*REQUIREMENT:* Pick each line containing "none" out of the records.

*ENTRIES PROVIDED:*
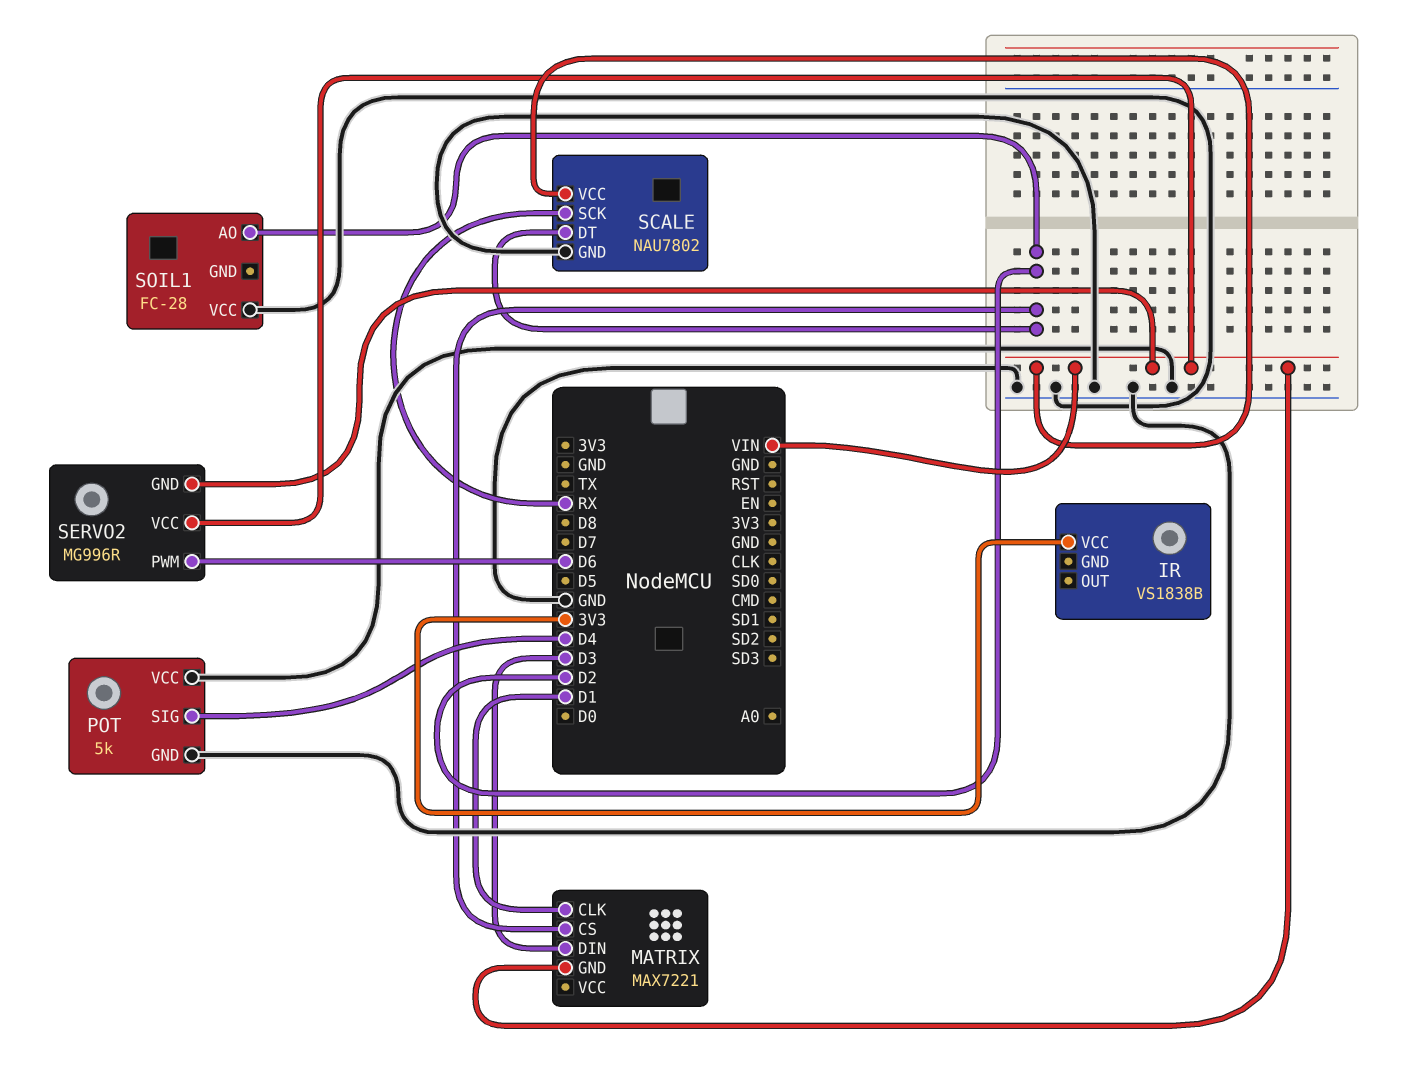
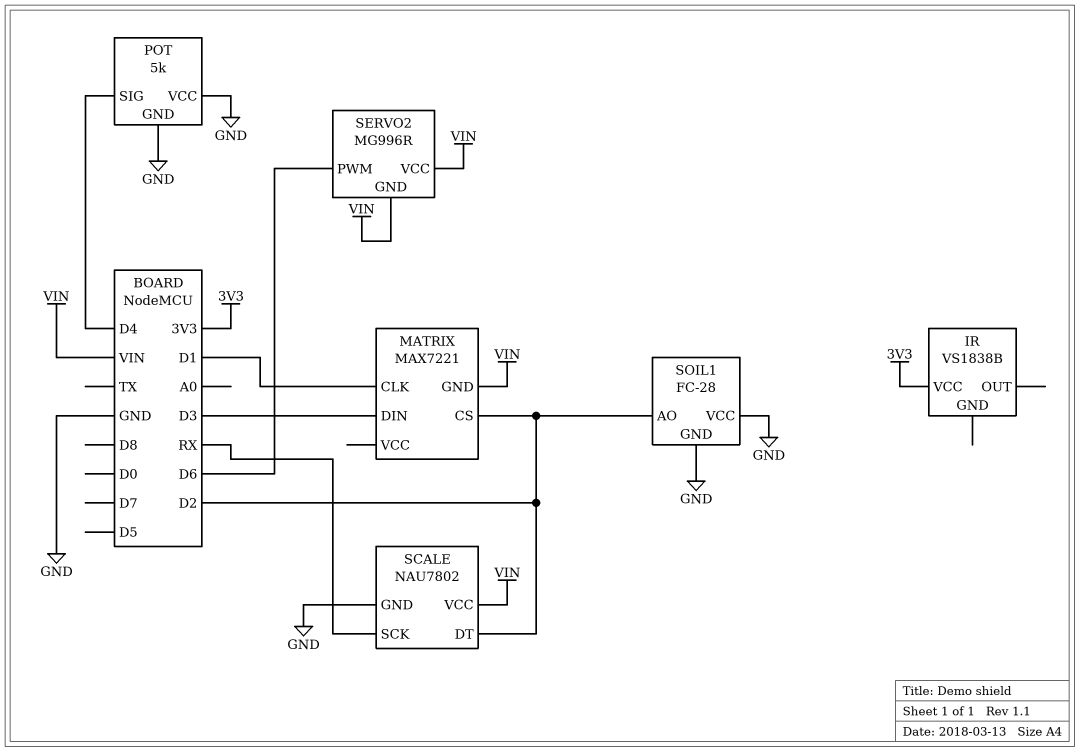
SOIL1 pin GND: none -> GND

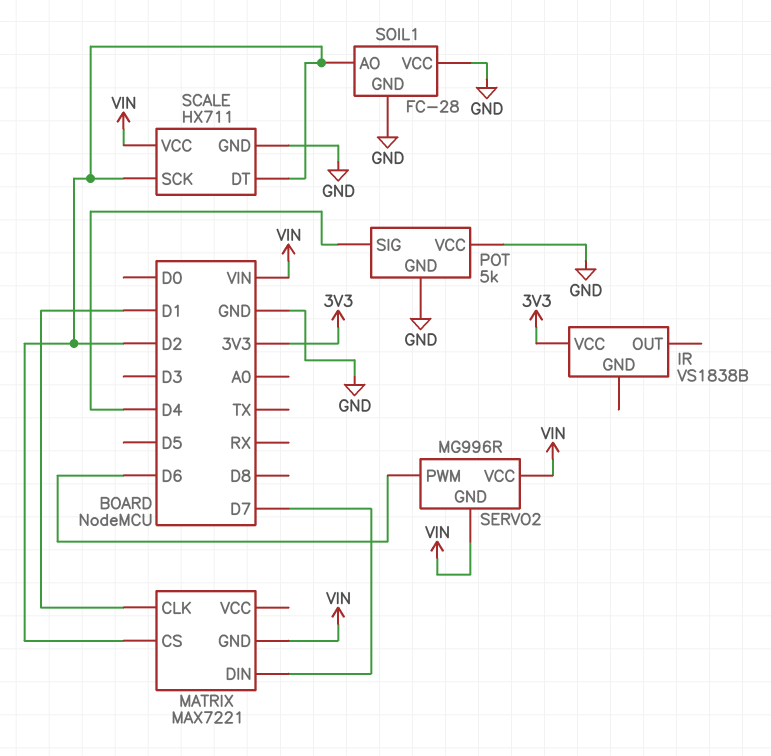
MATRIX pin DIN: D3 -> D7
SCALE: NAU7802 -> HX711
SCALE pin SCK: RX -> D2

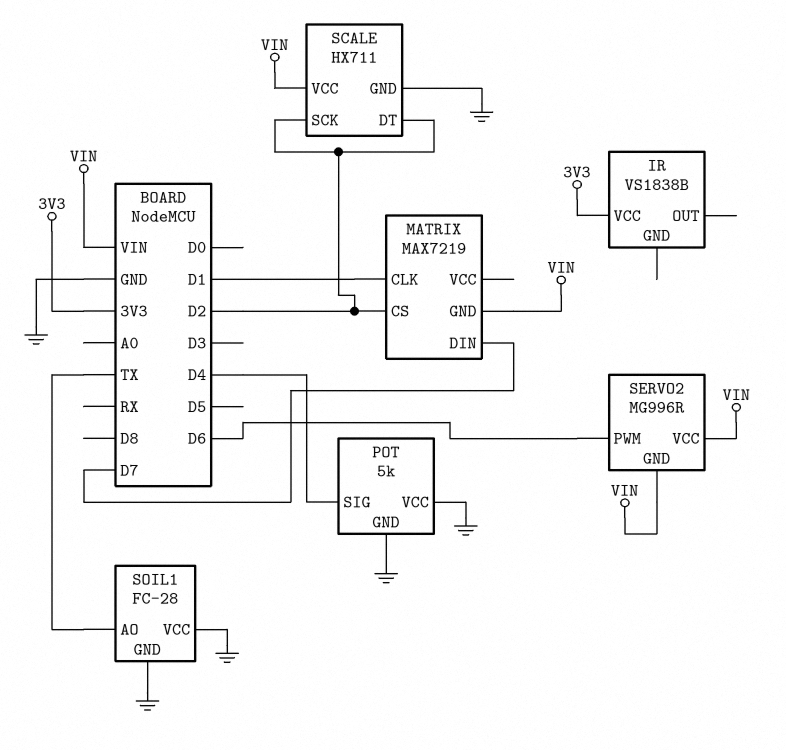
MATRIX: MAX7221 -> MAX7219
SOIL1 pin AO: D2 -> TX

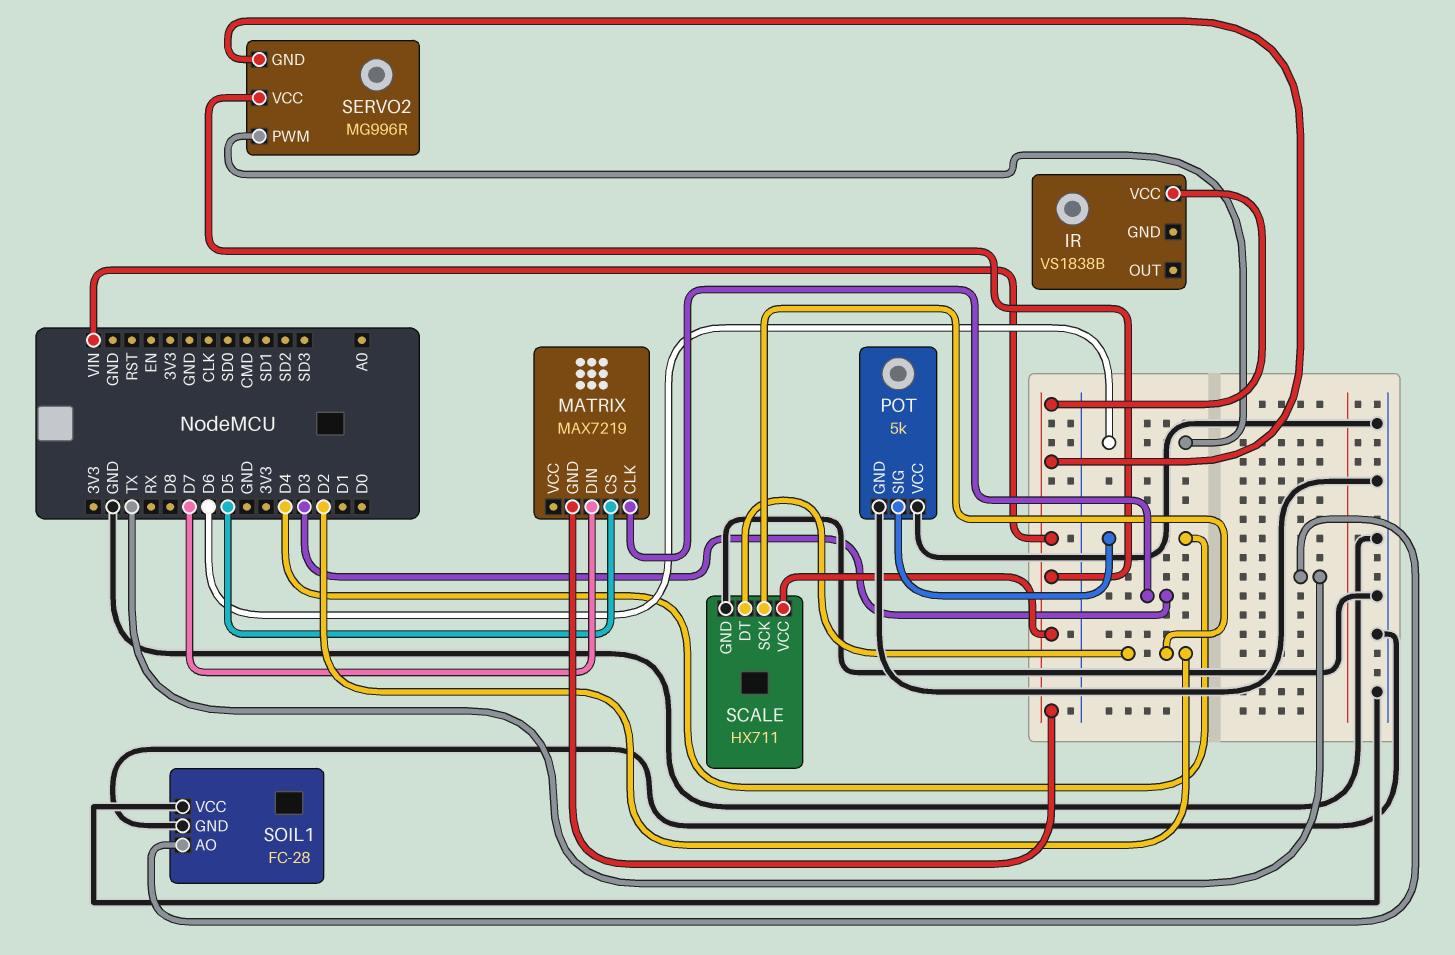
IR pin VCC: 3V3 -> VIN
MATRIX pin CLK: D1 -> D3
MATRIX pin CS: D2 -> D5

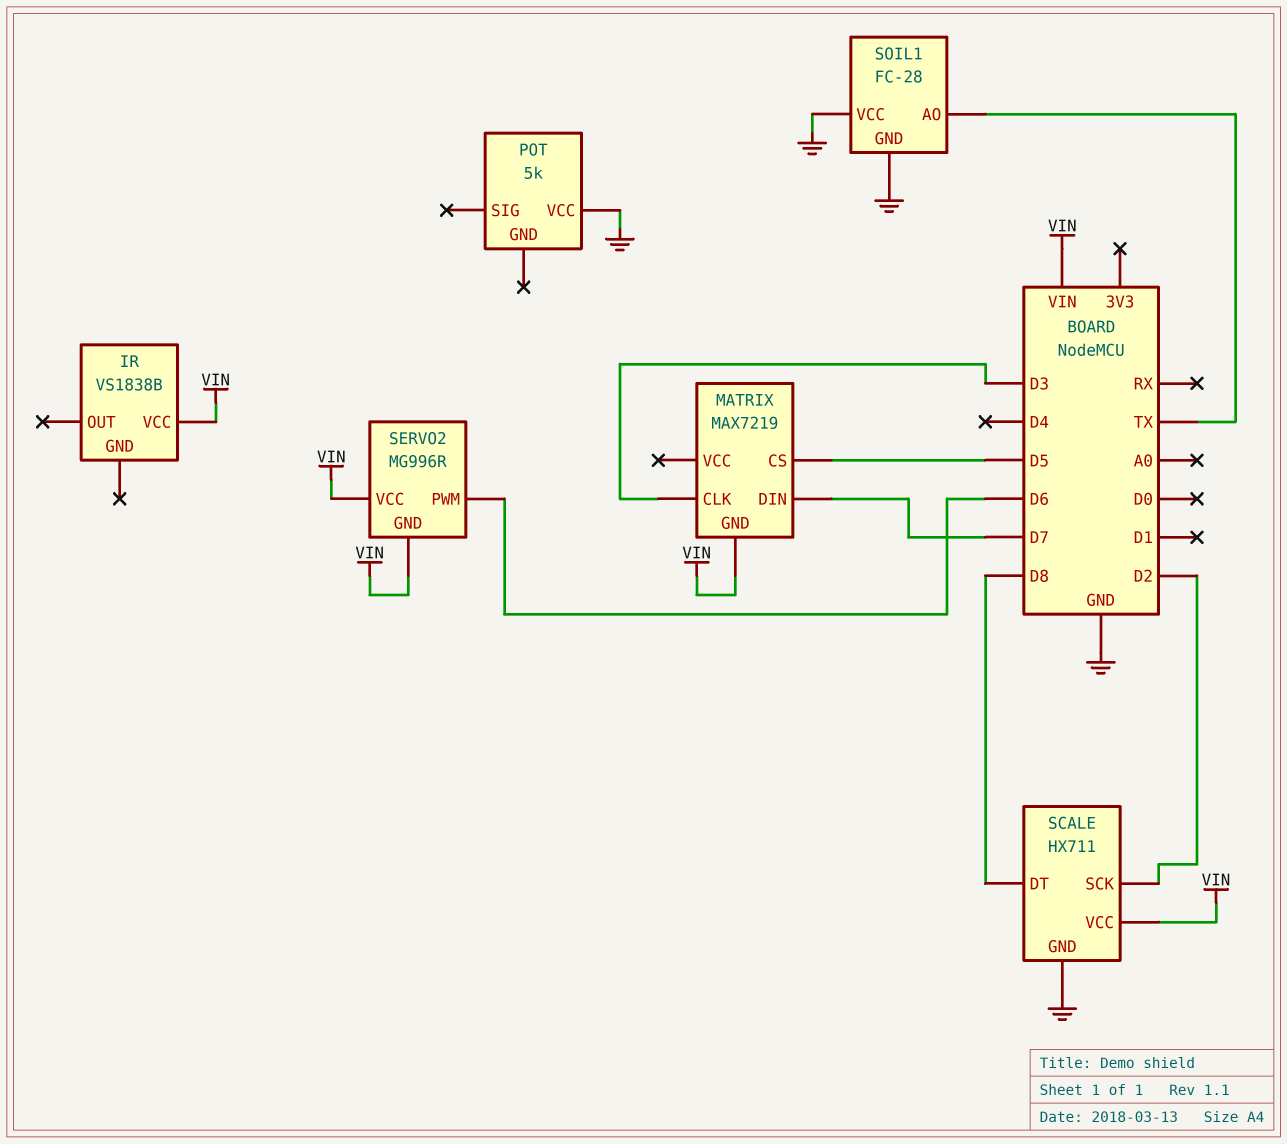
POT pin GND: GND -> none
POT pin SIG: D4 -> none
SCALE pin DT: D2 -> D8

*TASK ANSWER:*
SOIL1 pin GND: none -> GND
POT pin GND: GND -> none
POT pin SIG: D4 -> none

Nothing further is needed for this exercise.